§ YOUR ASSIGNMENT
Word for word, restate each of the entries below, and drop every picture.

Synthetic shape transformation data

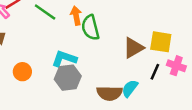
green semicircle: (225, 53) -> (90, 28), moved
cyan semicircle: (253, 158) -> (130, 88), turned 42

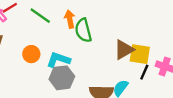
yellow square: (161, 42) -> (140, 54), moved
orange circle: (22, 72) -> (31, 54), moved

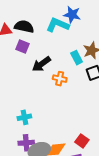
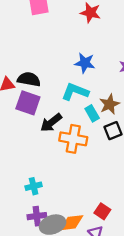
cyan L-shape: (58, 25) -> (75, 92), moved
purple square: (23, 46) -> (28, 103), size x1.5
orange cross: (60, 79) -> (73, 139), size x1.6

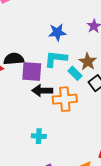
purple square: (28, 103) -> (32, 71), moved
black arrow: (51, 123) -> (42, 91), turned 54
cyan cross: (34, 186) -> (39, 136), moved, turned 32

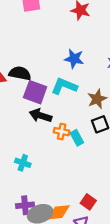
cyan rectangle: (75, 73) -> (77, 138), moved
orange cross: (65, 99) -> (62, 132), size x0.6

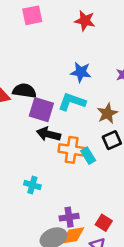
orange cross: (62, 132) -> (72, 150), size x1.5
purple cross: (25, 205) -> (69, 217), moved

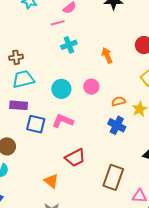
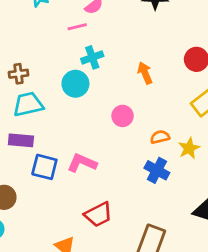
cyan circle: (61, 89) -> (75, 84), moved

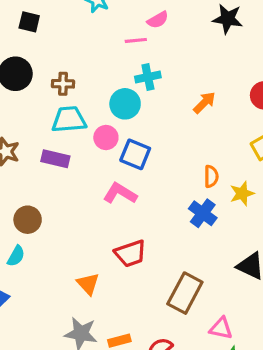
orange arrow: (145, 73) -> (204, 103), turned 60
pink circle: (123, 116) -> (106, 138), moved
orange semicircle: (160, 137) -> (211, 176), turned 96
blue square: (44, 167) -> (135, 154), moved

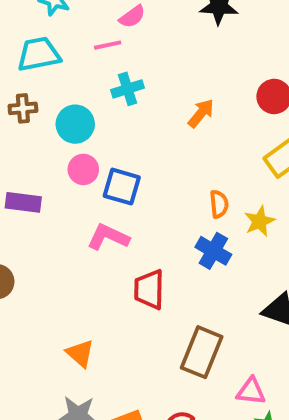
cyan circle: (125, 104) -> (75, 124), moved
cyan trapezoid: (69, 119) -> (39, 54), moved
red trapezoid: (130, 253) -> (149, 289), moved, turned 116

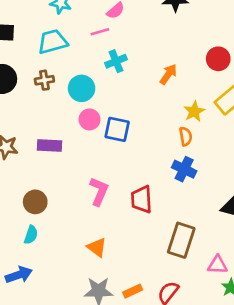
yellow star: (260, 221) -> (194, 111), moved
pink L-shape: (108, 237) -> (99, 191), moved, turned 92

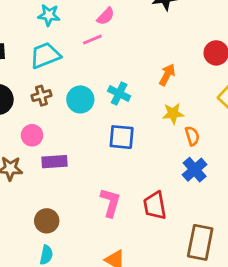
cyan cross: (116, 61) -> (119, 93), moved, turned -35
yellow star: (194, 111) -> (173, 113), moved, turned 30
pink circle: (90, 119) -> (32, 135), moved
blue cross: (184, 169) -> (195, 170), turned 30

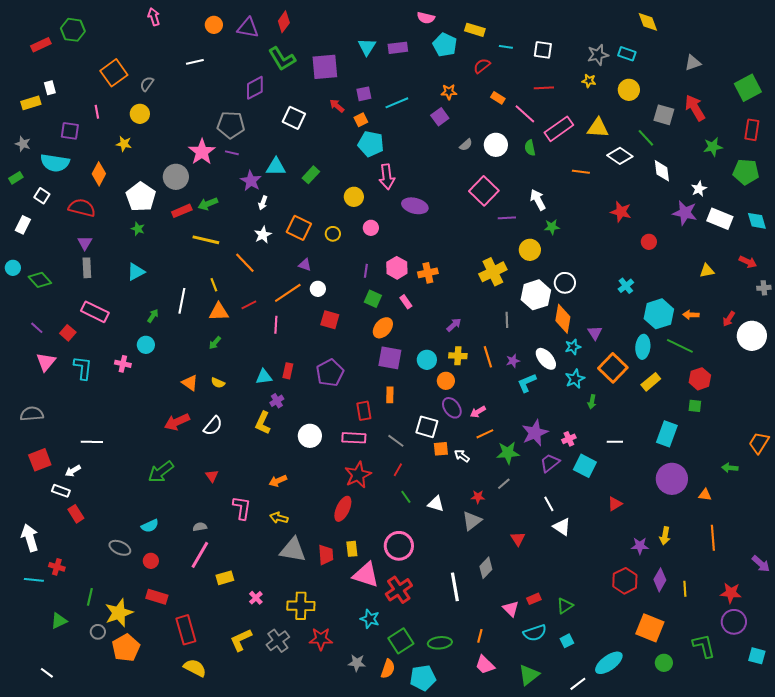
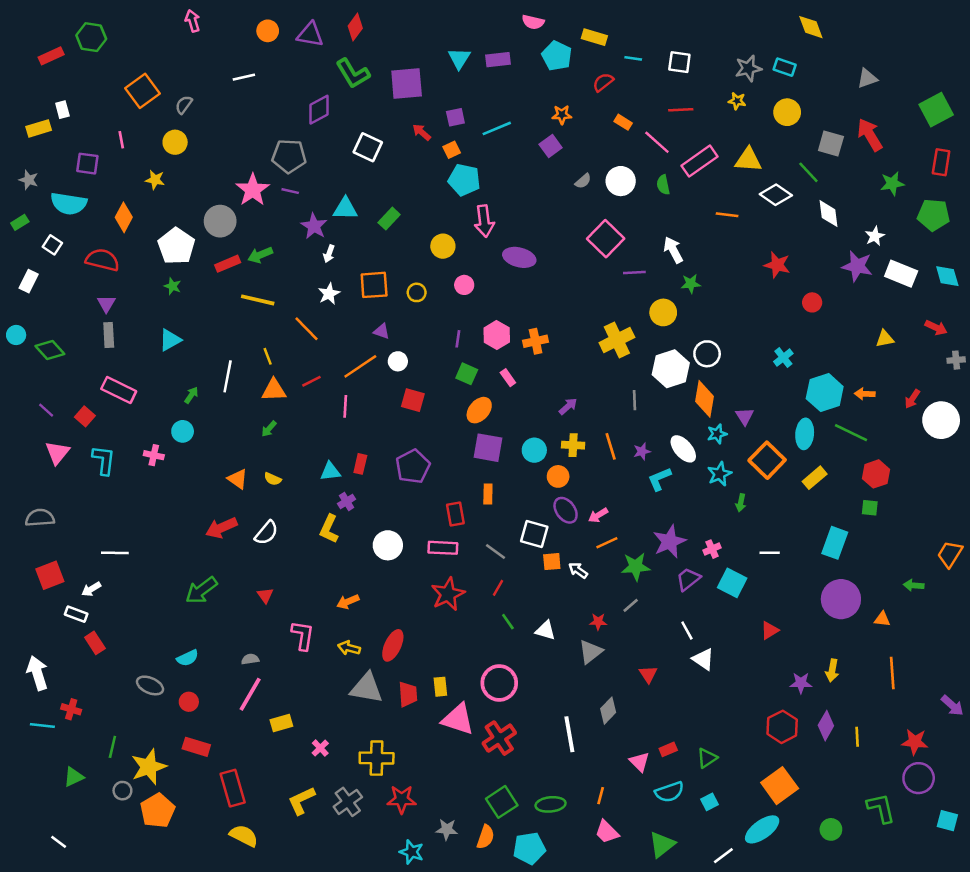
orange square: (299, 228) -> (374, 285), turned -30
red ellipse: (343, 509) -> (393, 645), moved
cyan star: (370, 619) -> (412, 852), moved
orange square: (650, 628) -> (780, 786), moved, turned 32

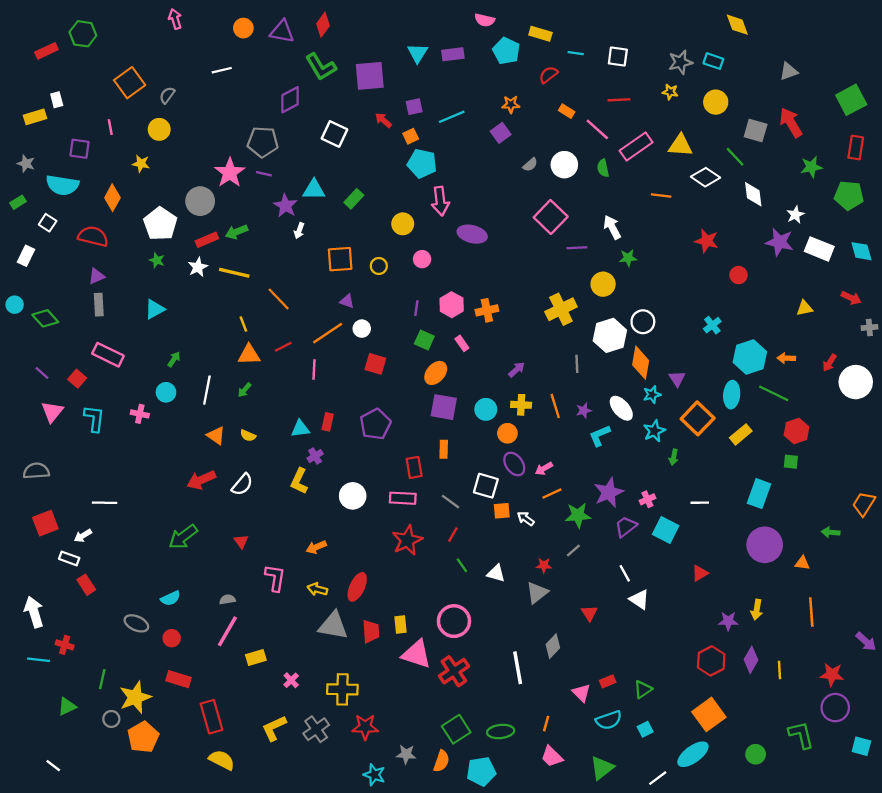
white star: (329, 294) -> (198, 267), moved
purple triangle: (106, 304) -> (97, 276), turned 36
white line: (228, 376) -> (207, 390), moved

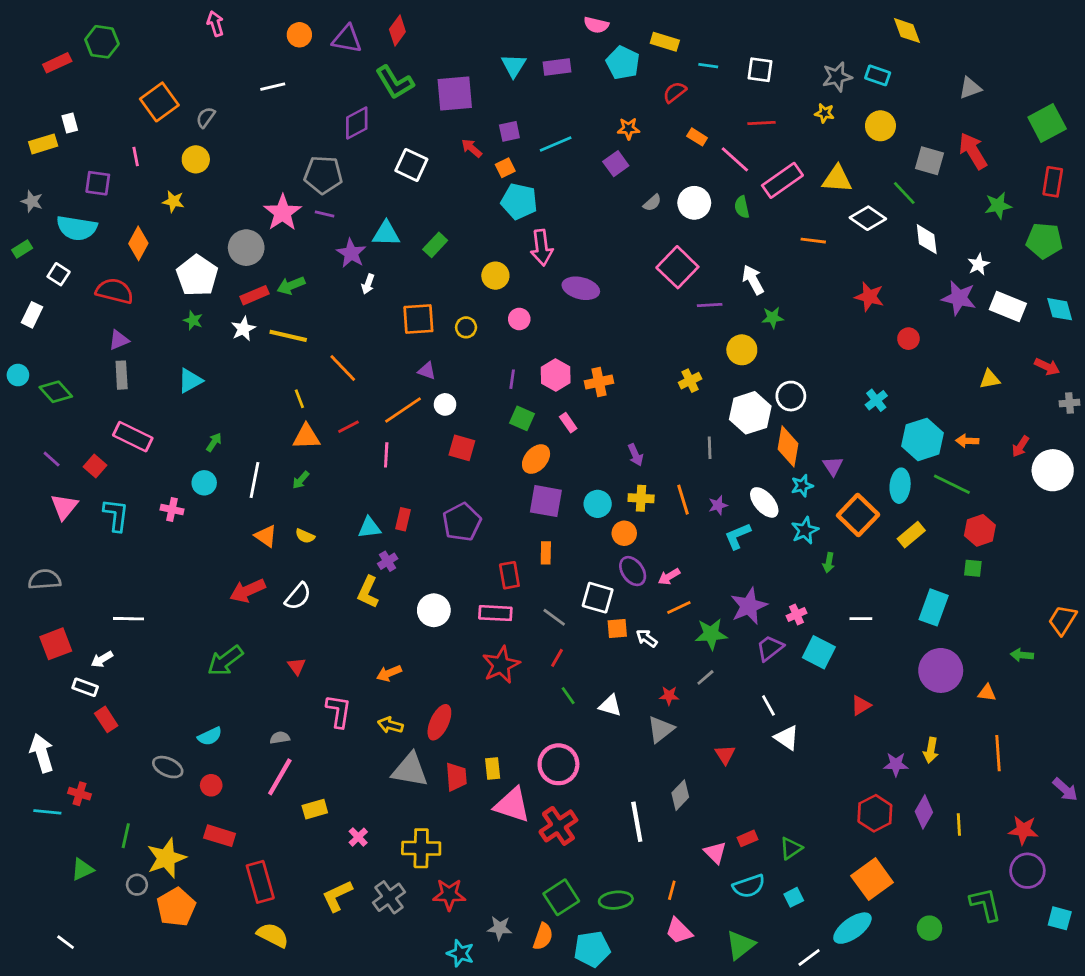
yellow cross: (561, 309) -> (690, 381), size x0.6
purple arrow: (517, 370) -> (635, 455), turned 108

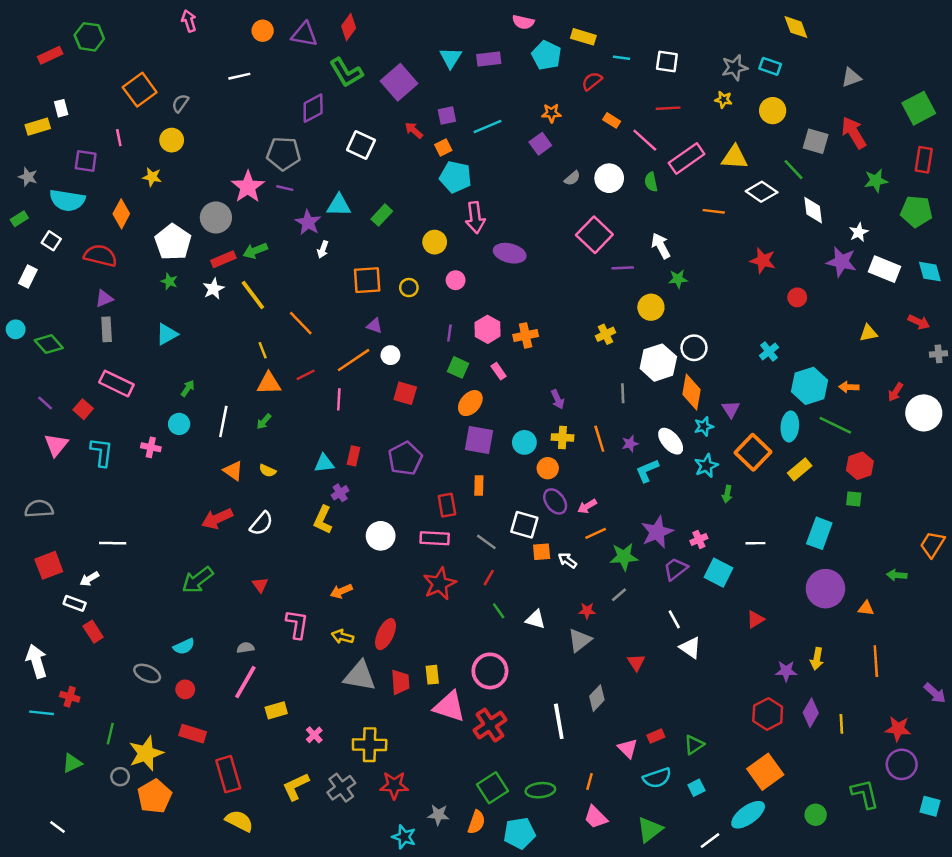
purple square: (455, 94) -> (399, 82), turned -36
yellow line: (288, 336) -> (253, 295), turned 40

§ YOUR SOLUTION
green semicircle: (225, 53) -> (90, 28), moved
cyan semicircle: (253, 158) -> (130, 88), turned 42

yellow square: (161, 42) -> (140, 54), moved
orange circle: (22, 72) -> (31, 54), moved

cyan L-shape: (58, 25) -> (75, 92), moved
purple square: (23, 46) -> (28, 103), size x1.5
orange cross: (60, 79) -> (73, 139), size x1.6

purple square: (28, 103) -> (32, 71), moved
black arrow: (51, 123) -> (42, 91), turned 54
cyan cross: (34, 186) -> (39, 136), moved, turned 32

cyan rectangle: (75, 73) -> (77, 138), moved
orange cross: (65, 99) -> (62, 132), size x0.6

orange cross: (62, 132) -> (72, 150), size x1.5
purple cross: (25, 205) -> (69, 217), moved

cyan circle: (61, 89) -> (75, 84), moved

orange arrow: (145, 73) -> (204, 103), turned 60
pink circle: (123, 116) -> (106, 138), moved
orange semicircle: (160, 137) -> (211, 176), turned 96
blue square: (44, 167) -> (135, 154), moved

cyan circle: (125, 104) -> (75, 124), moved
cyan trapezoid: (69, 119) -> (39, 54), moved
red trapezoid: (130, 253) -> (149, 289), moved, turned 116

yellow star: (260, 221) -> (194, 111), moved
pink L-shape: (108, 237) -> (99, 191), moved, turned 92

cyan cross: (116, 61) -> (119, 93), moved, turned -35
yellow star: (194, 111) -> (173, 113), moved, turned 30
pink circle: (90, 119) -> (32, 135), moved
blue cross: (184, 169) -> (195, 170), turned 30

orange square: (299, 228) -> (374, 285), turned -30
red ellipse: (343, 509) -> (393, 645), moved
cyan star: (370, 619) -> (412, 852), moved
orange square: (650, 628) -> (780, 786), moved, turned 32

white star: (329, 294) -> (198, 267), moved
purple triangle: (106, 304) -> (97, 276), turned 36
white line: (228, 376) -> (207, 390), moved

yellow cross: (561, 309) -> (690, 381), size x0.6
purple arrow: (517, 370) -> (635, 455), turned 108

purple square: (455, 94) -> (399, 82), turned -36
yellow line: (288, 336) -> (253, 295), turned 40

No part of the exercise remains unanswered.